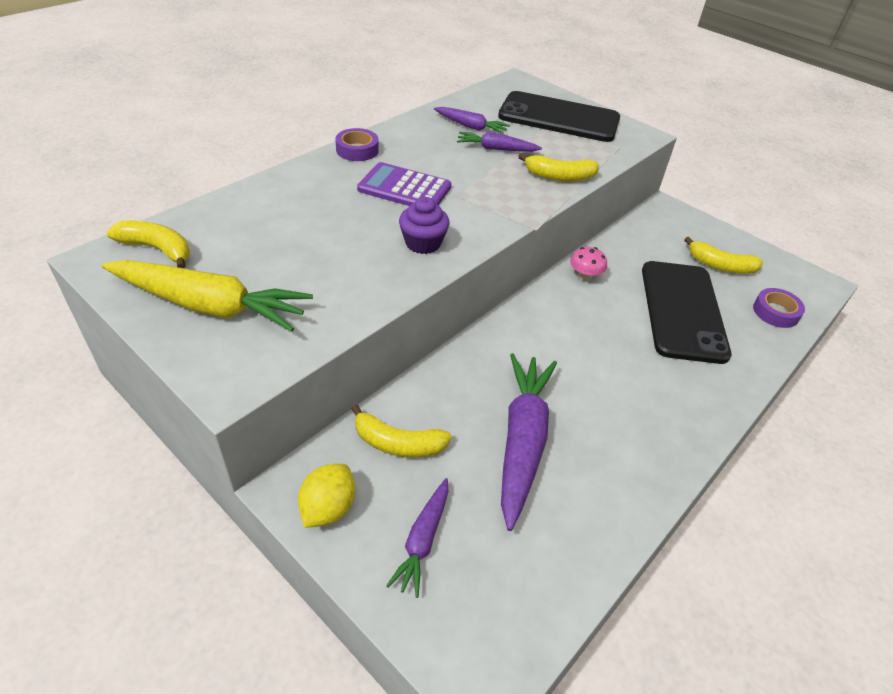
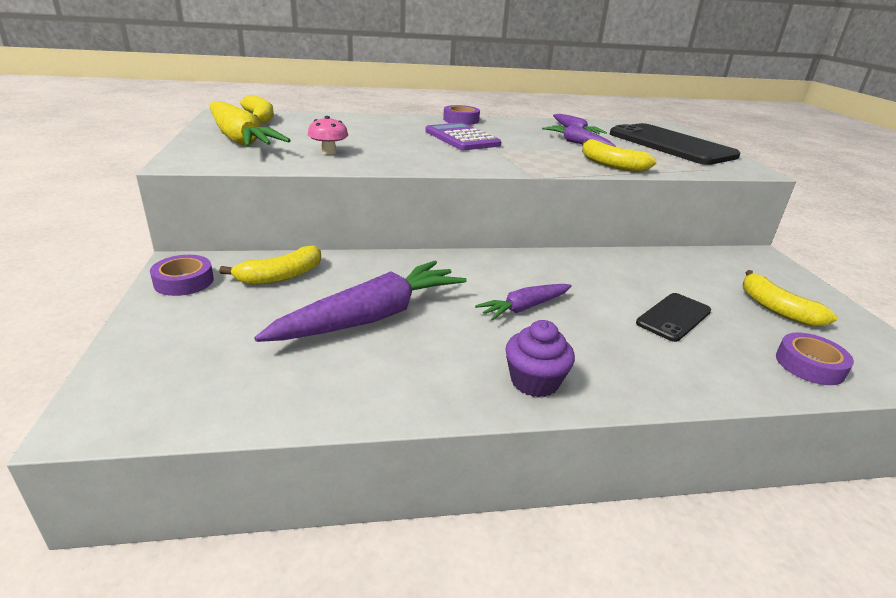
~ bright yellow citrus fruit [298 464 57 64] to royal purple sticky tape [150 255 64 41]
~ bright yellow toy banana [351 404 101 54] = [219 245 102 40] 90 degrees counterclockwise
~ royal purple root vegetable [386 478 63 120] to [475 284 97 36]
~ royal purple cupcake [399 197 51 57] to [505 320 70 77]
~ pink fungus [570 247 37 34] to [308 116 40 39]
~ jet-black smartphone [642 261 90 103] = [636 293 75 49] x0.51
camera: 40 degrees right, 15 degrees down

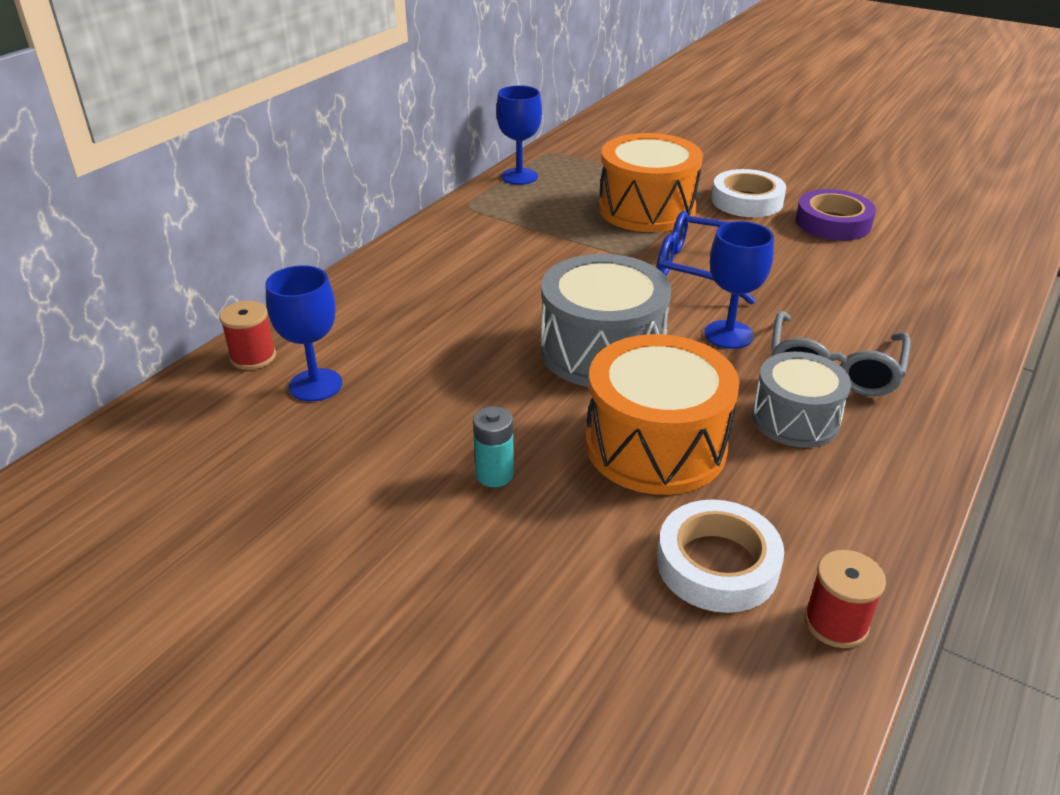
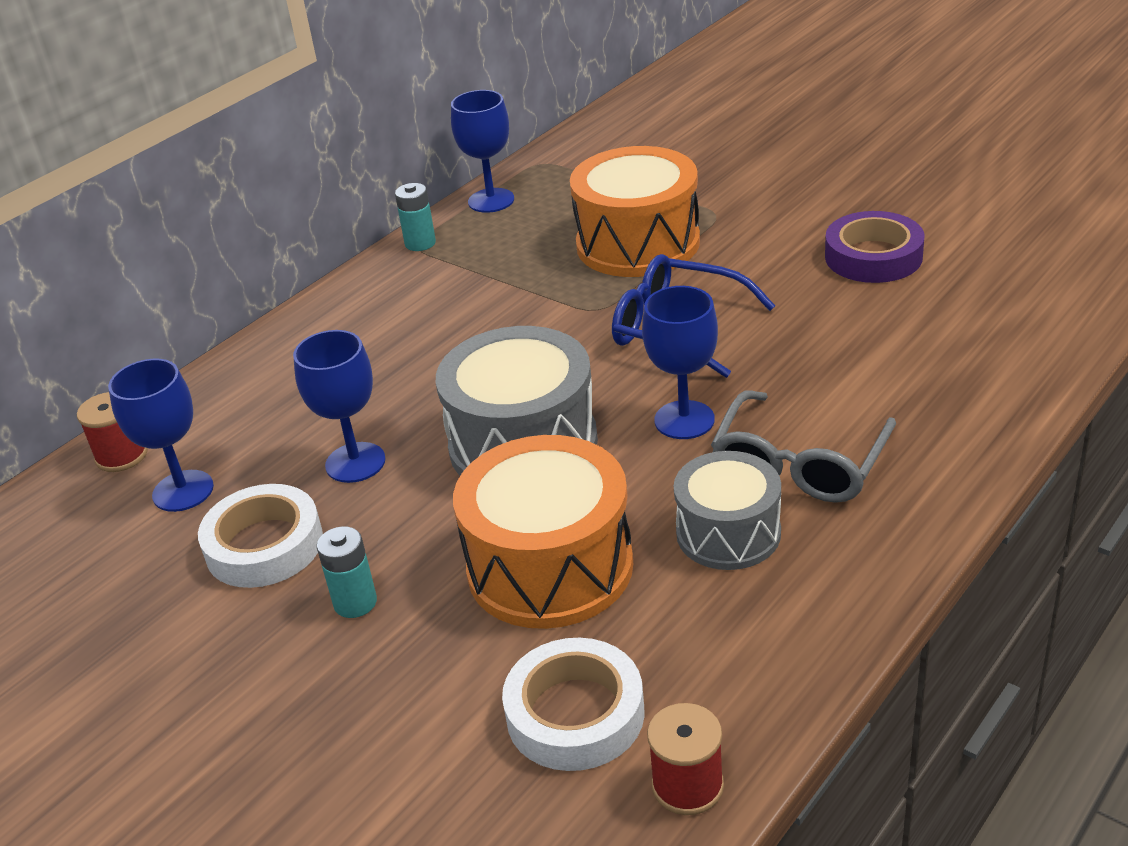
~ pure white sticky tape [711 169 75 48] to [198 484 125 104]
+ cobalt chalice [293 330 92 153]
+ teal power cell [395 183 41 68]
camera: 10 degrees right, 0 degrees up

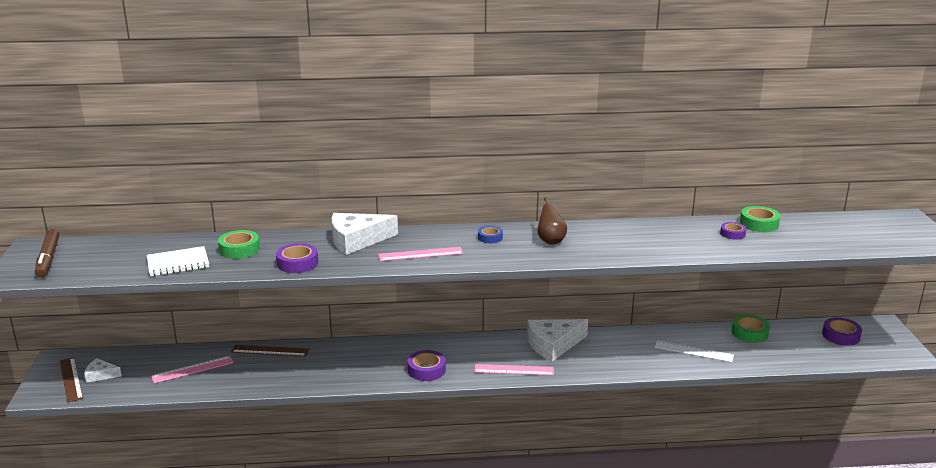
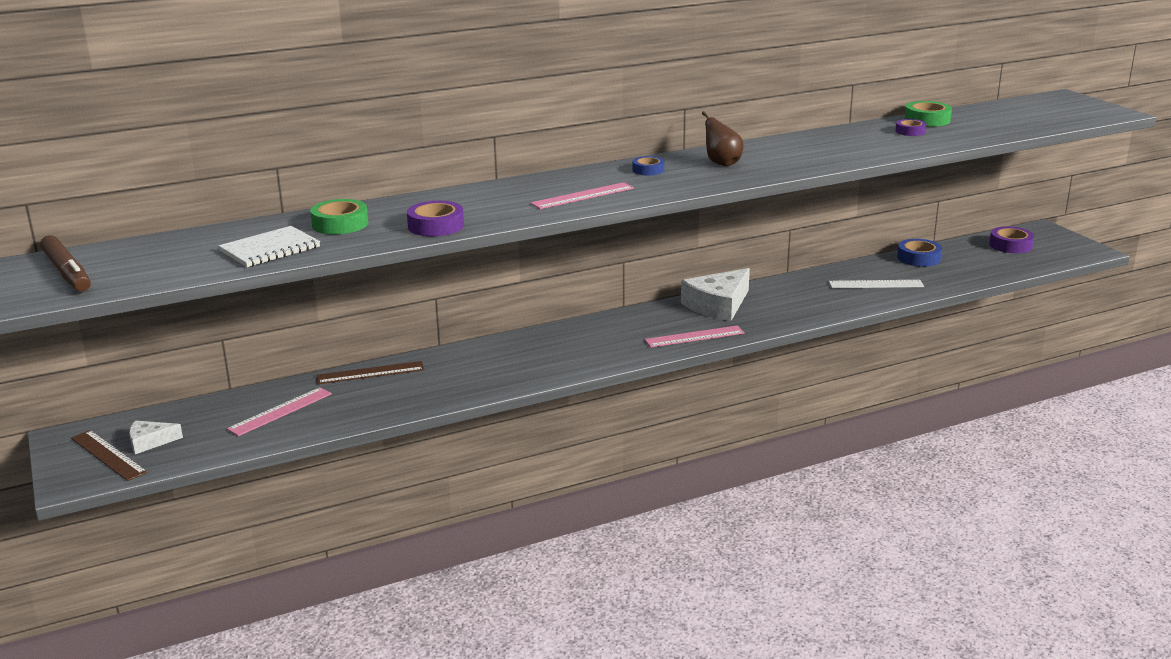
- pure white cheese [332 213 66 42]
- royal purple sticky tape [408 350 38 31]
~ leaf-green sticky tape [732 315 38 28] to cobalt sticky tape [897 239 45 28]
camera: 20 degrees left, 0 degrees up

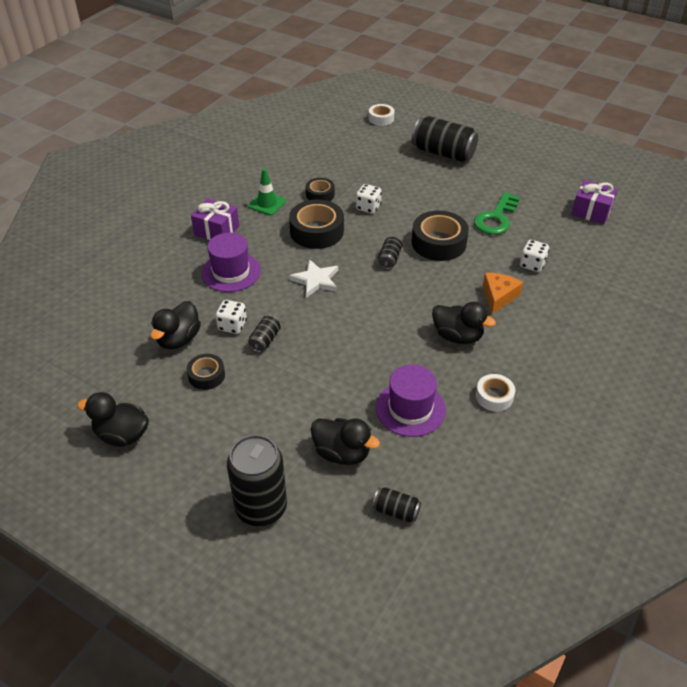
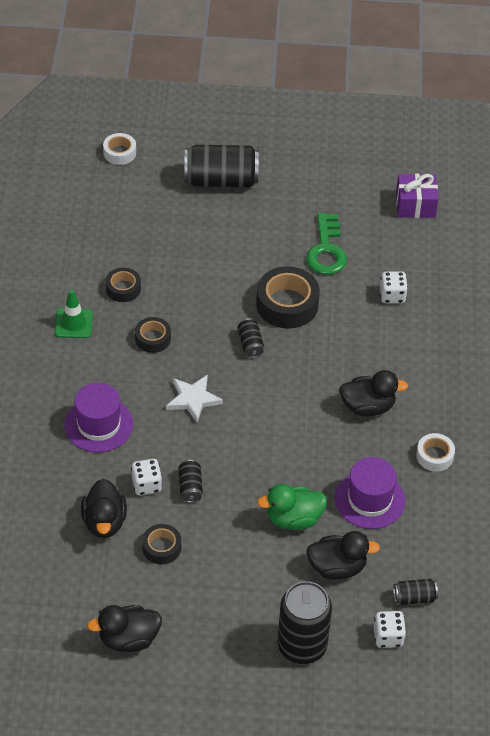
- royal purple wrapped gift [191 198 48 42]
~ jet-black sticky tape [289 200 55 49] = [135 317 36 36] x0.56
~ pure white die [356 184 26 30] to [373 611 33 37]
- bright orange cheese [483 273 40 41]
+ leaf-green duck [257 484 70 46]
camera: 30 degrees left, 5 degrees up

* **What is required**
Pull together all lines from the data that mention the word "yellow".

* **Reply**
~ bright yellow citrus fruit [298 464 57 64] to royal purple sticky tape [150 255 64 41]
~ bright yellow toy banana [351 404 101 54] = [219 245 102 40] 90 degrees counterclockwise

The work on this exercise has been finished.